• **Your instructions**:
Every record here must be copied exactly, except for the images it holds.

• **Object correspondence data**:
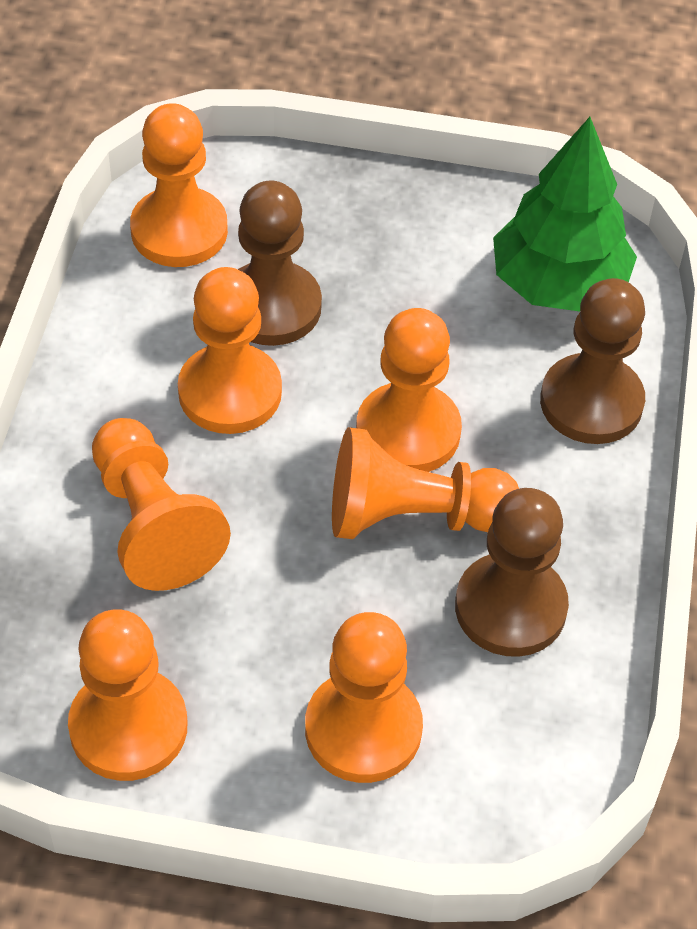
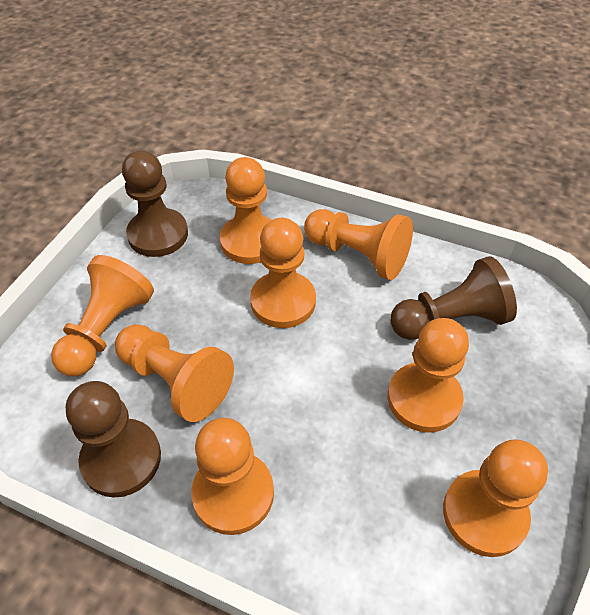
green tree: 1 -> 0
orange pawn: 7 -> 8

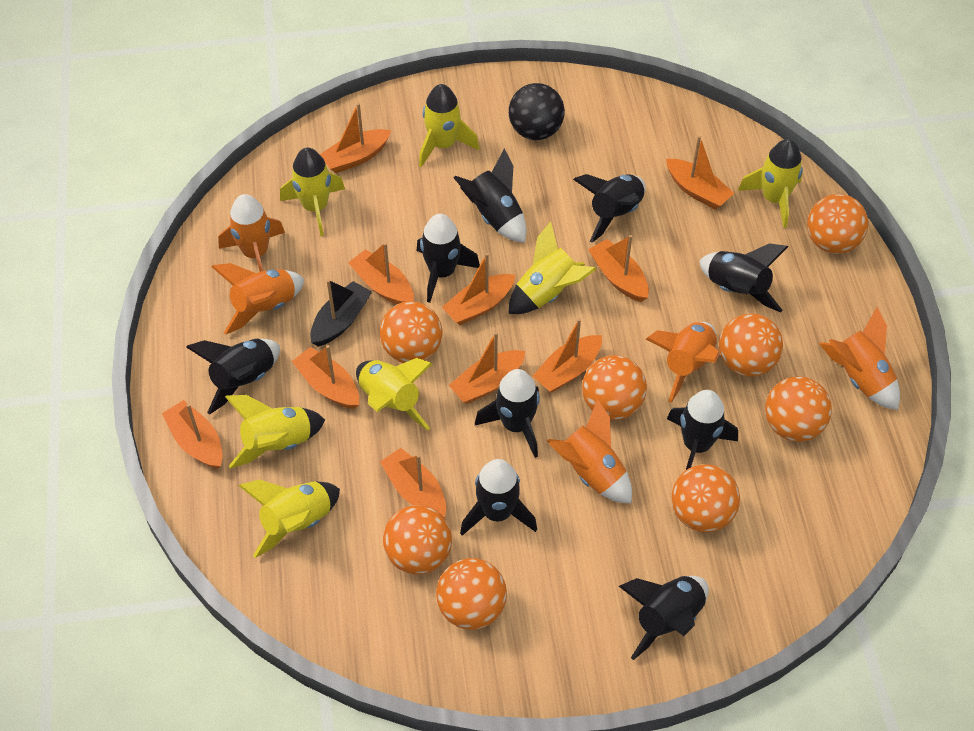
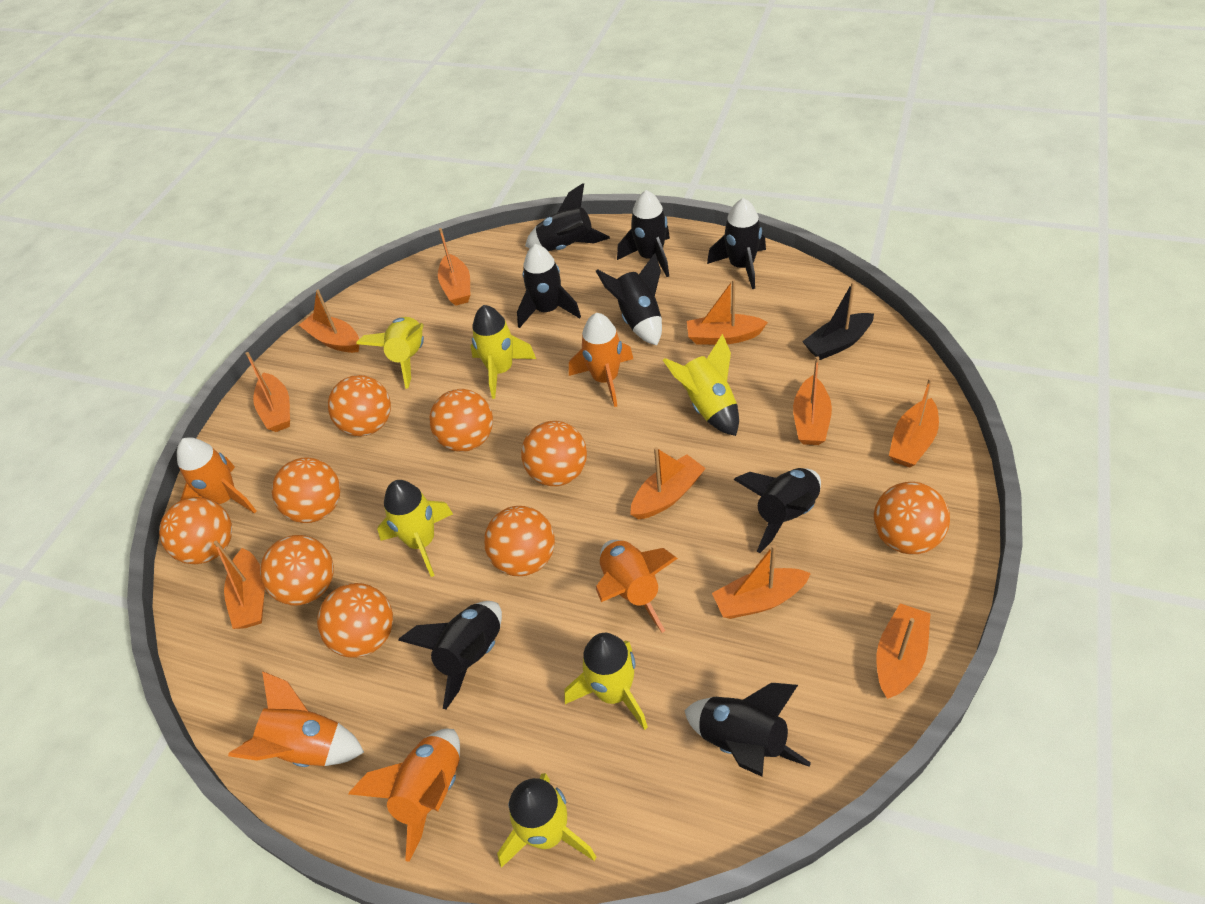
black ball: 1 -> 0
black rocket: 9 -> 8
orange ball: 8 -> 9
yellow rocket: 7 -> 6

• **Exercise solution**:
green tree: 1 -> 0
orange pawn: 7 -> 8

black ball: 1 -> 0
black rocket: 9 -> 8
orange ball: 8 -> 9
yellow rocket: 7 -> 6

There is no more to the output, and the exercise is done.